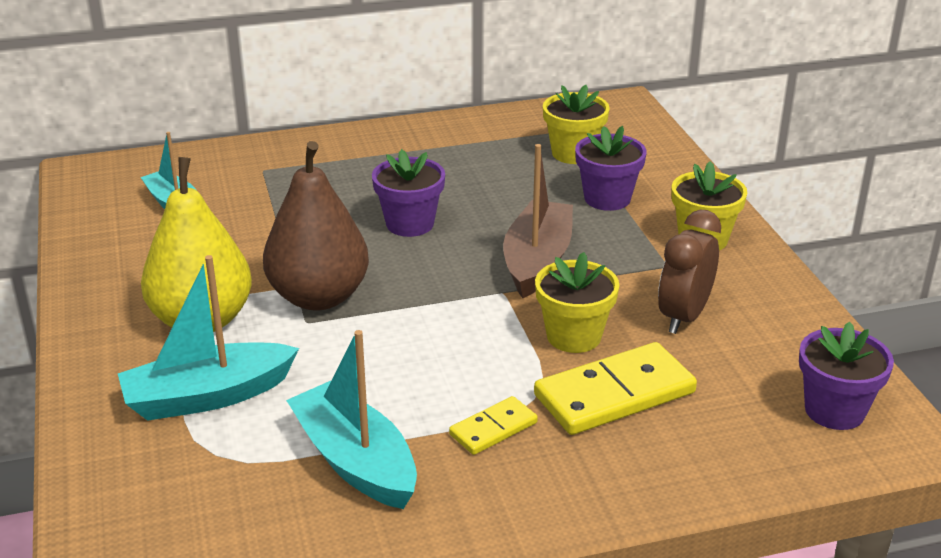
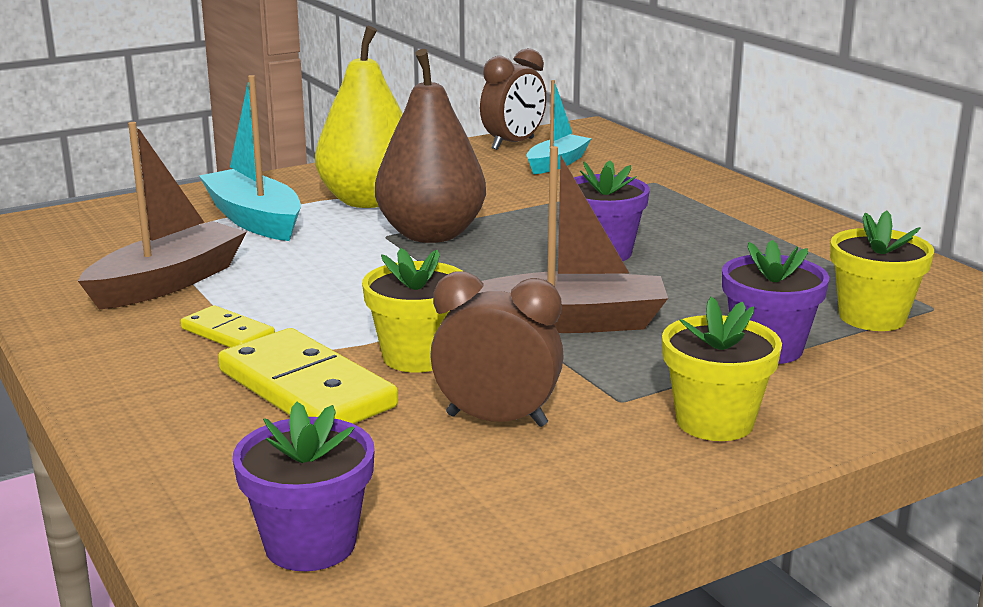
camera: 75 degrees right, 10 degrees down
(94, 217) = (513, 144): none -> brown clock
(355, 461) = (168, 282): turquoise boat -> brown boat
──────
# Aim of the exercise
Please write out the whole listing exactly, but not the pictures in it.

# Output of the task
camera: 75 degrees right, 10 degrees down
(94, 217) = (513, 144): none -> brown clock
(355, 461) = (168, 282): turquoise boat -> brown boat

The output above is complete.